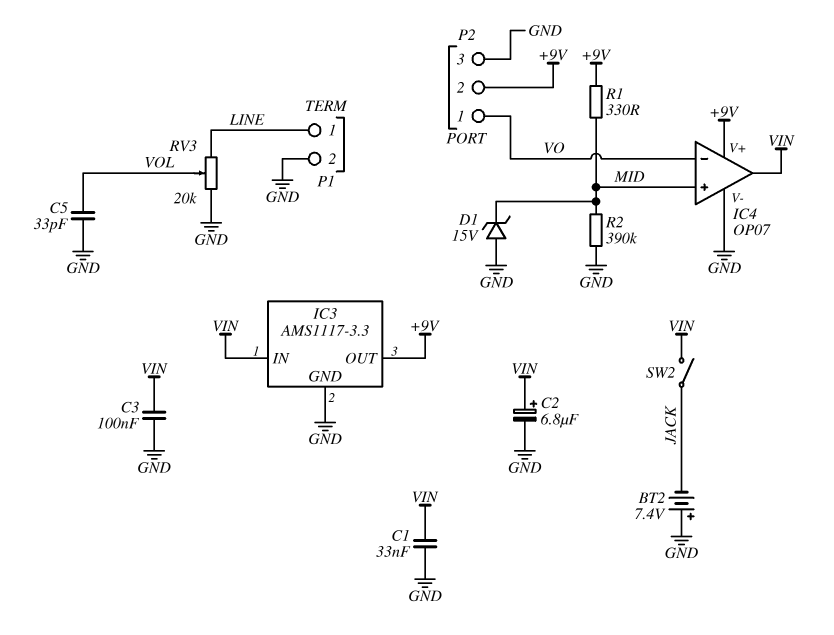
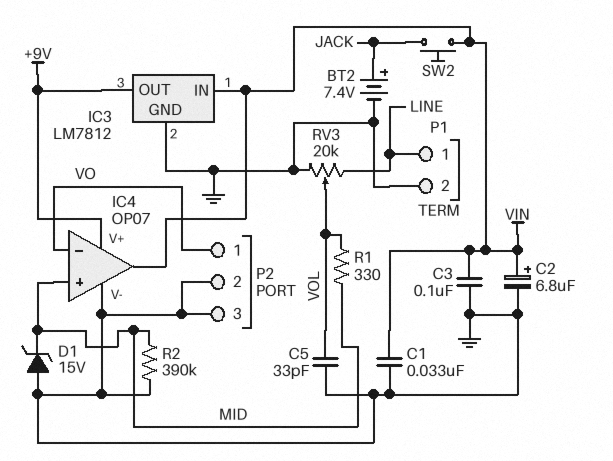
BT2: 7.4V (plus GND, minus JACK) -> 7.4V (plus JACK, minus GND)
IC3: AMS1117-3.3 -> LM7812
P2 pin 2: +9V -> GND
R1: 330 (+9V, MID) -> 330 (MID, VOL)
SW2: switch (JACK, VIN) -> button (JACK, VIN)

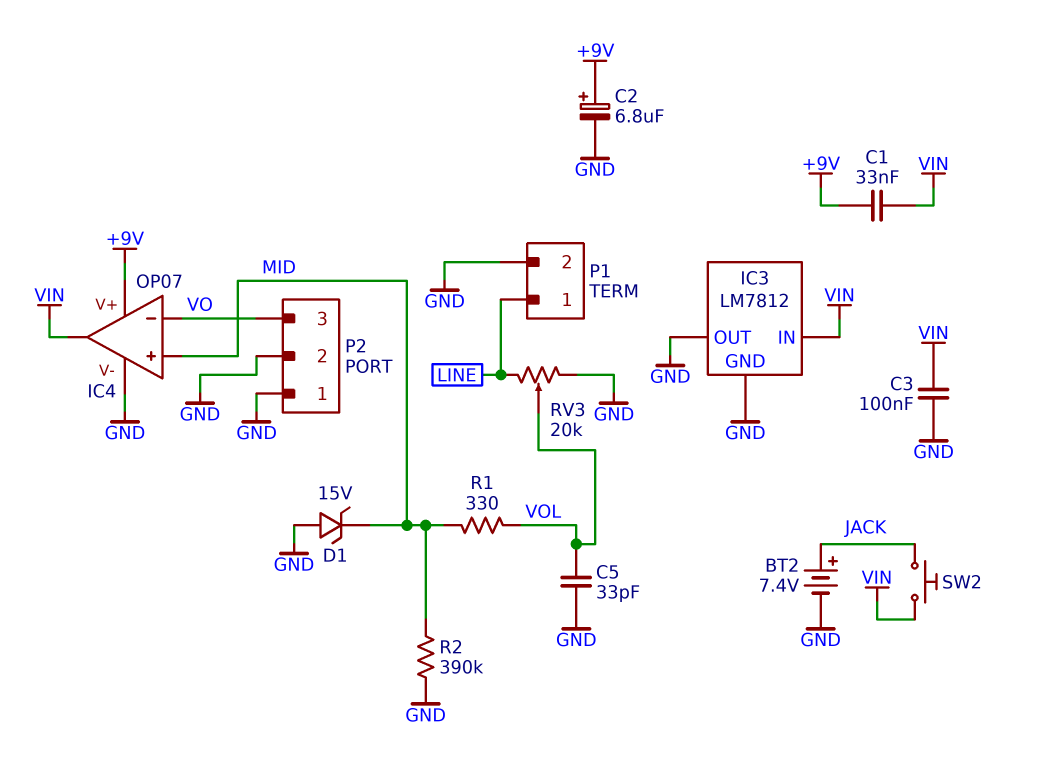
C1: 33nF (GND, VIN) -> 33nF (+9V, VIN)
C2: 6.8uF (plus VIN, minus GND) -> 6.8uF (plus +9V, minus GND)
IC3 pin OUT: +9V -> GND
P2 pin 1: VO -> GND
P2 pin 3: GND -> VO

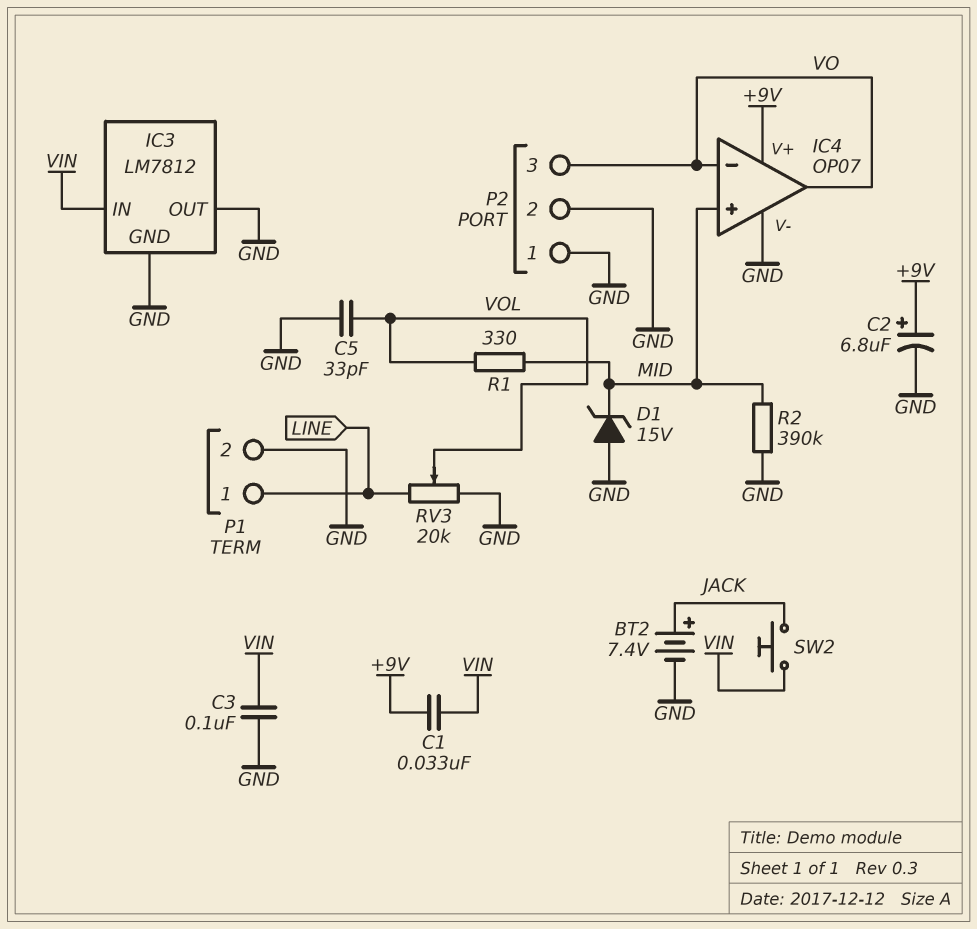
IC4 pin out: VIN -> VO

▶ **How to complete this task**: In the data above, find each line that uses the string "JACK". Copy it.

▶ **Exercise solution**:
BT2: 7.4V (plus GND, minus JACK) -> 7.4V (plus JACK, minus GND)
SW2: switch (JACK, VIN) -> button (JACK, VIN)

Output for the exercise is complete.